- [SUPPLIED INFORMATION]:

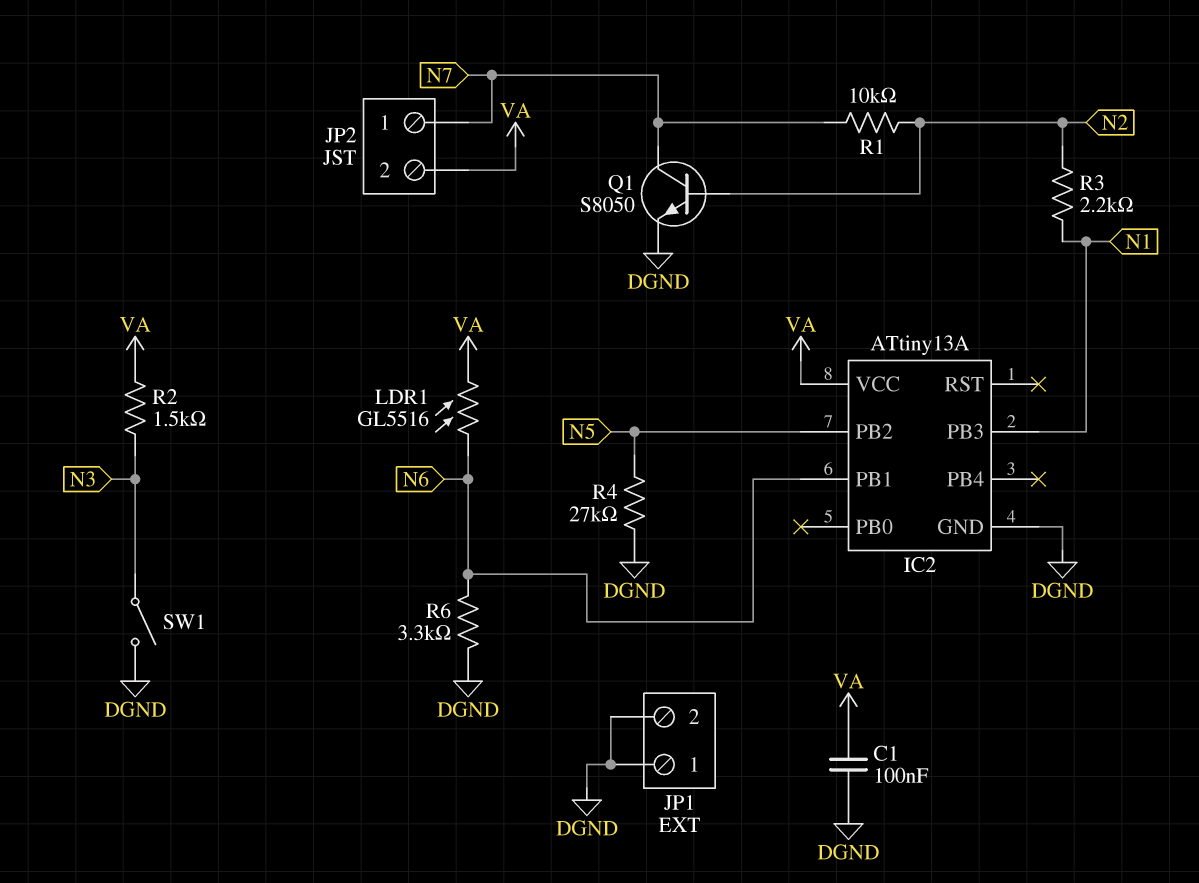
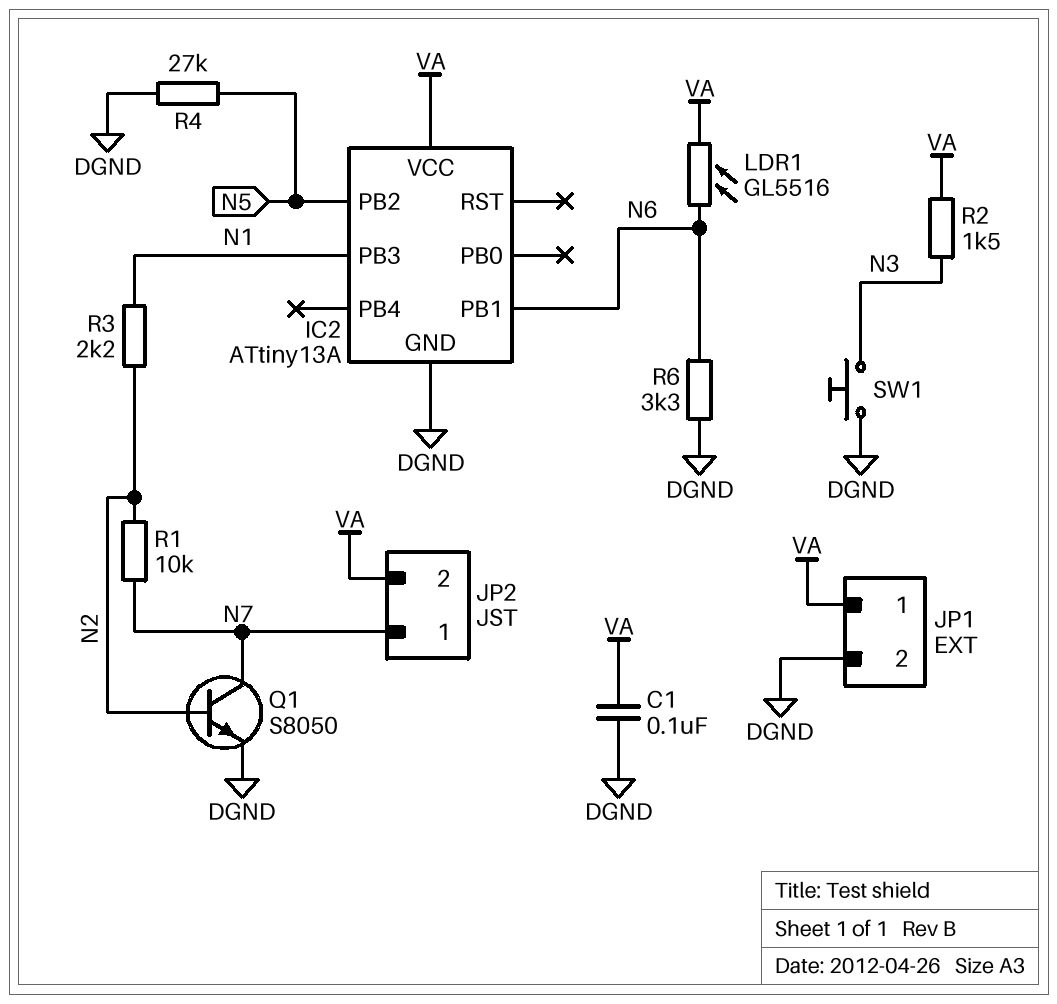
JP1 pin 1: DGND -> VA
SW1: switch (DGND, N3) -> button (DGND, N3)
==
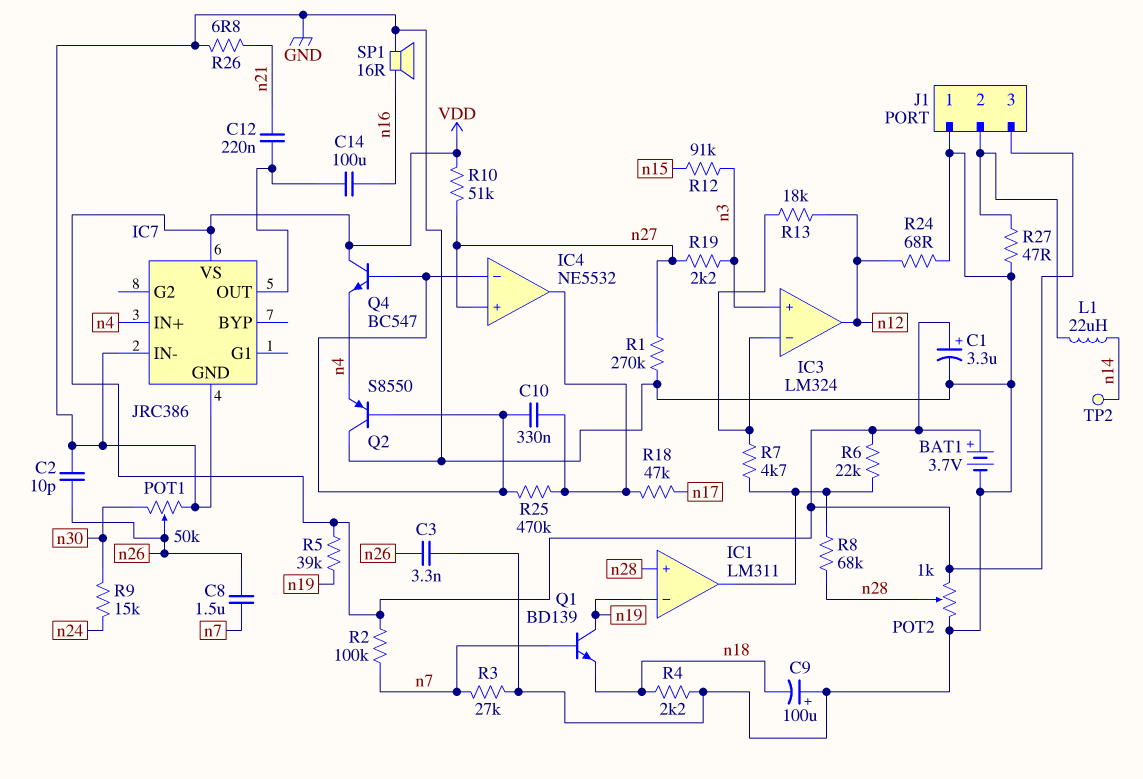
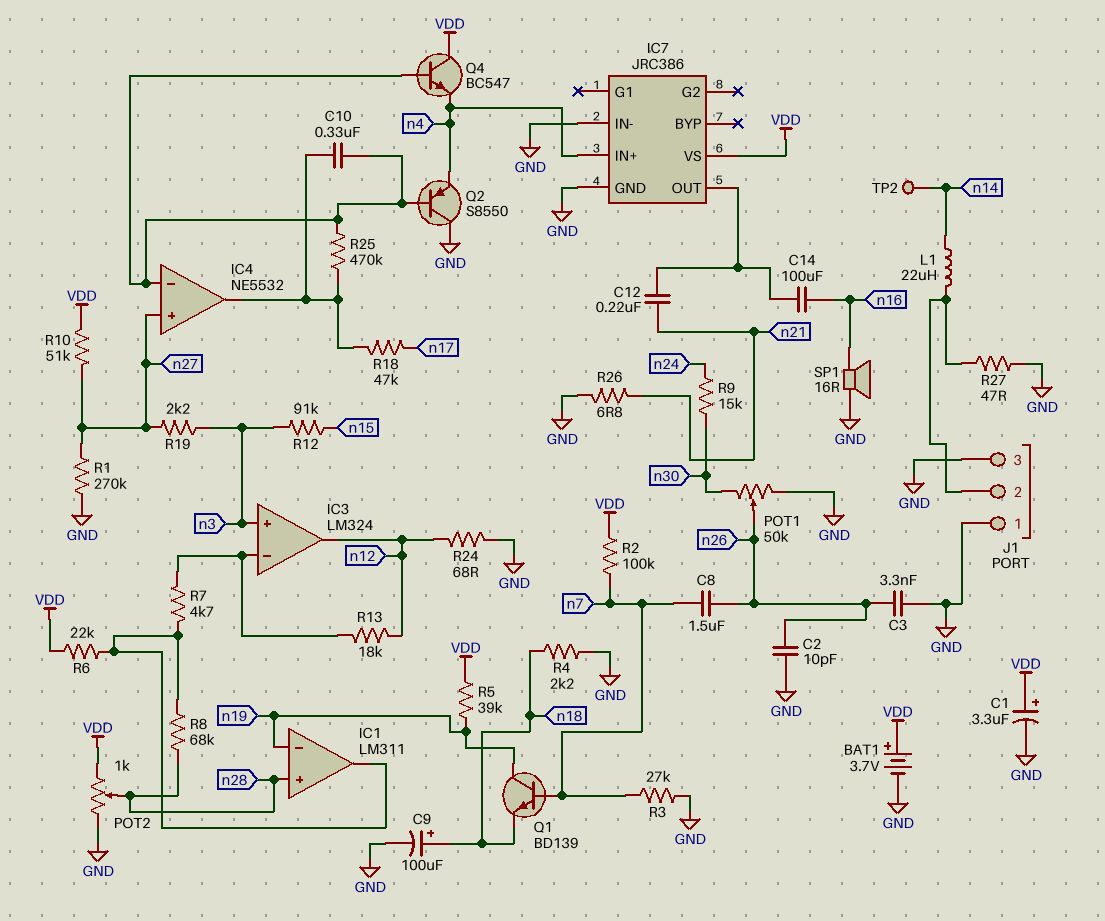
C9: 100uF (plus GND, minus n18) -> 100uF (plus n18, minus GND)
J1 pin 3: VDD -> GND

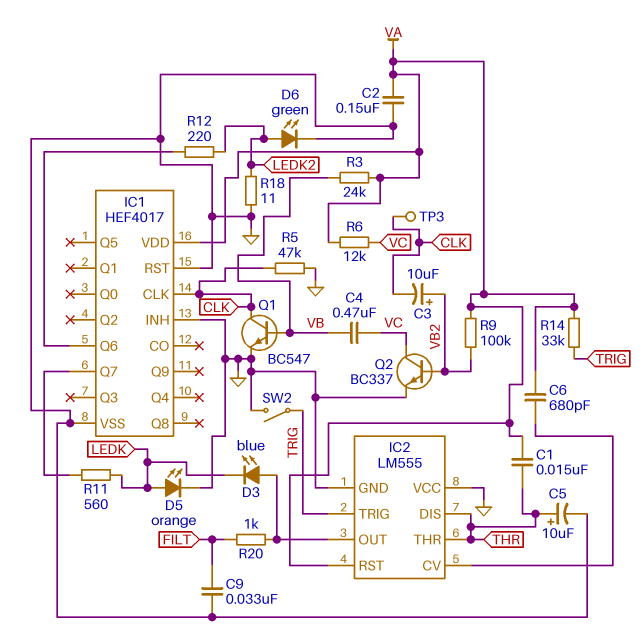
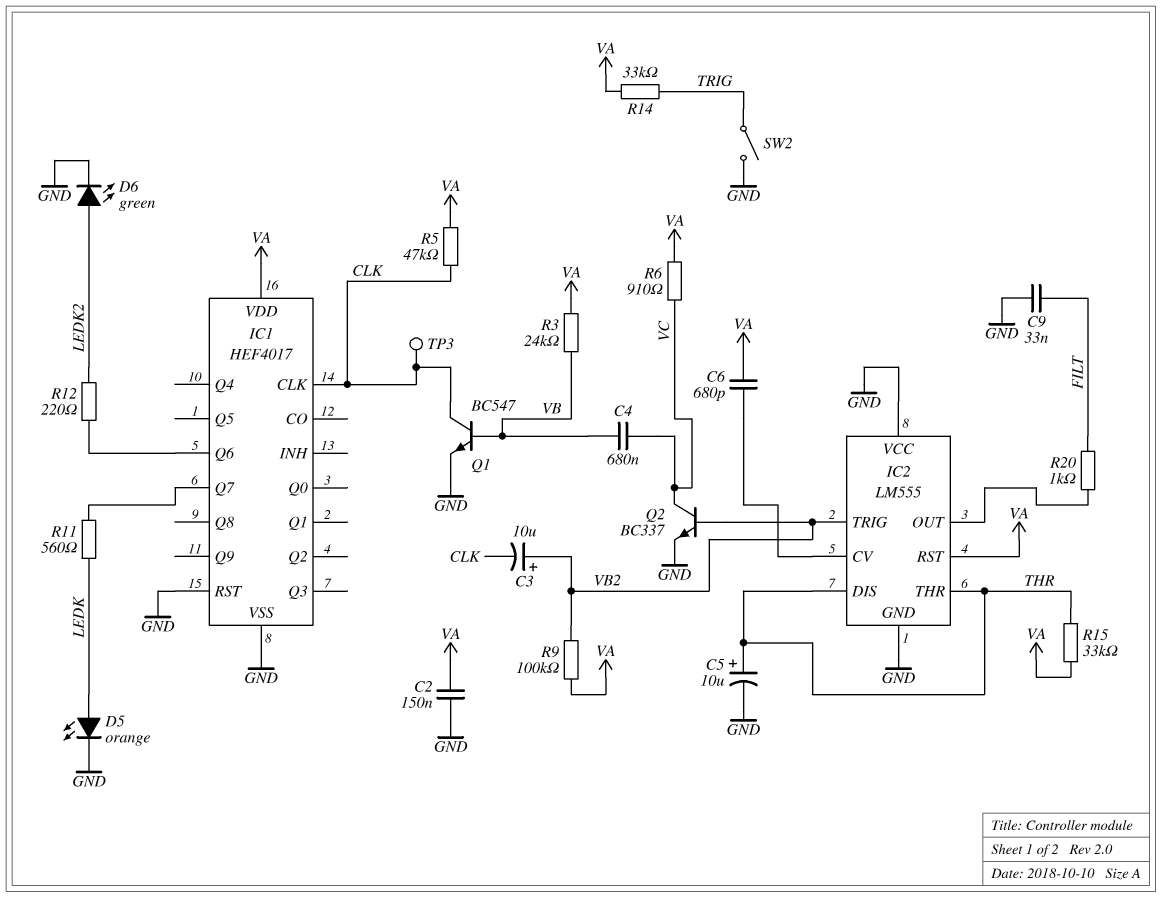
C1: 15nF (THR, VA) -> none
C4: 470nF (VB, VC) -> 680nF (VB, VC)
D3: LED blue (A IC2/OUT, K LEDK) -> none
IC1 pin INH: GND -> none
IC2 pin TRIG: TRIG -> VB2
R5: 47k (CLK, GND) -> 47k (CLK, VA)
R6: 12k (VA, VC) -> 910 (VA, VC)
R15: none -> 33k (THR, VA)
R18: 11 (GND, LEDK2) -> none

- [WHAT YOU ARE ASKED TO DO]: Using the records above, copy every line that has the word "DGND" in it.

- [OUTPUT]:
JP1 pin 1: DGND -> VA
SW1: switch (DGND, N3) -> button (DGND, N3)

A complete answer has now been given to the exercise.